• Given records:

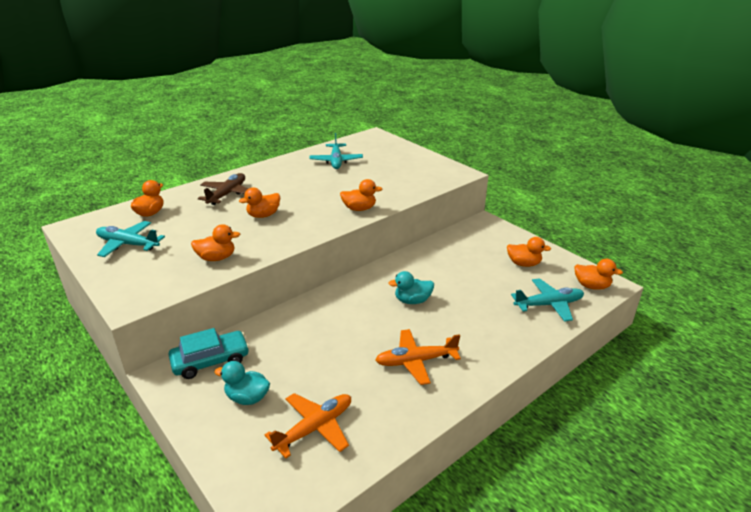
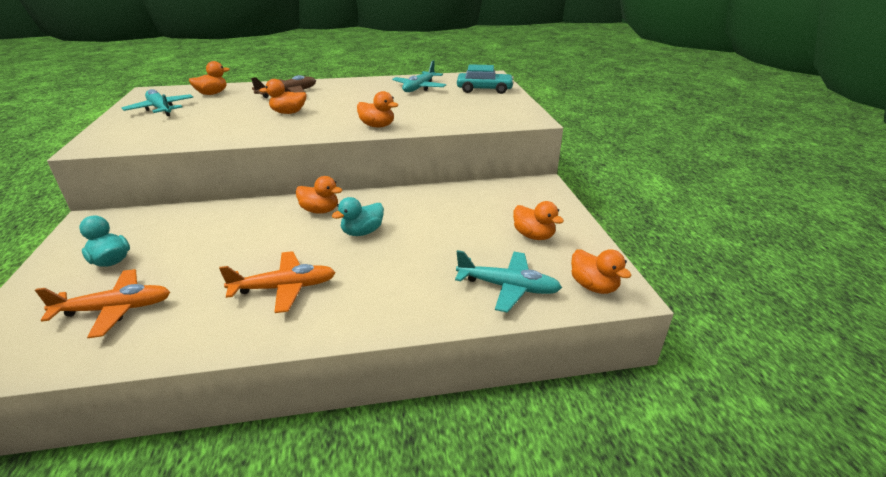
camera: 30 degrees right, 0 degrees up
(211, 361) = (133, 222): turquoise car -> turquoise car (484, 89)
(217, 258) = (199, 133): orange duck -> orange duck (320, 210)
(412, 301) = (362, 232): turquoise duck -> turquoise duck turned 60 degrees counterclockwise
(415, 361) = (284, 288): orange plane -> orange plane turned 150 degrees clockwise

• Try it: Exactly the lines from the one that holds "(211, 361) = (133, 222): turquoise" through the final line of the records above should be written out, and only those.

• Response:
(211, 361) = (133, 222): turquoise car -> turquoise car (484, 89)
(217, 258) = (199, 133): orange duck -> orange duck (320, 210)
(412, 301) = (362, 232): turquoise duck -> turquoise duck turned 60 degrees counterclockwise
(415, 361) = (284, 288): orange plane -> orange plane turned 150 degrees clockwise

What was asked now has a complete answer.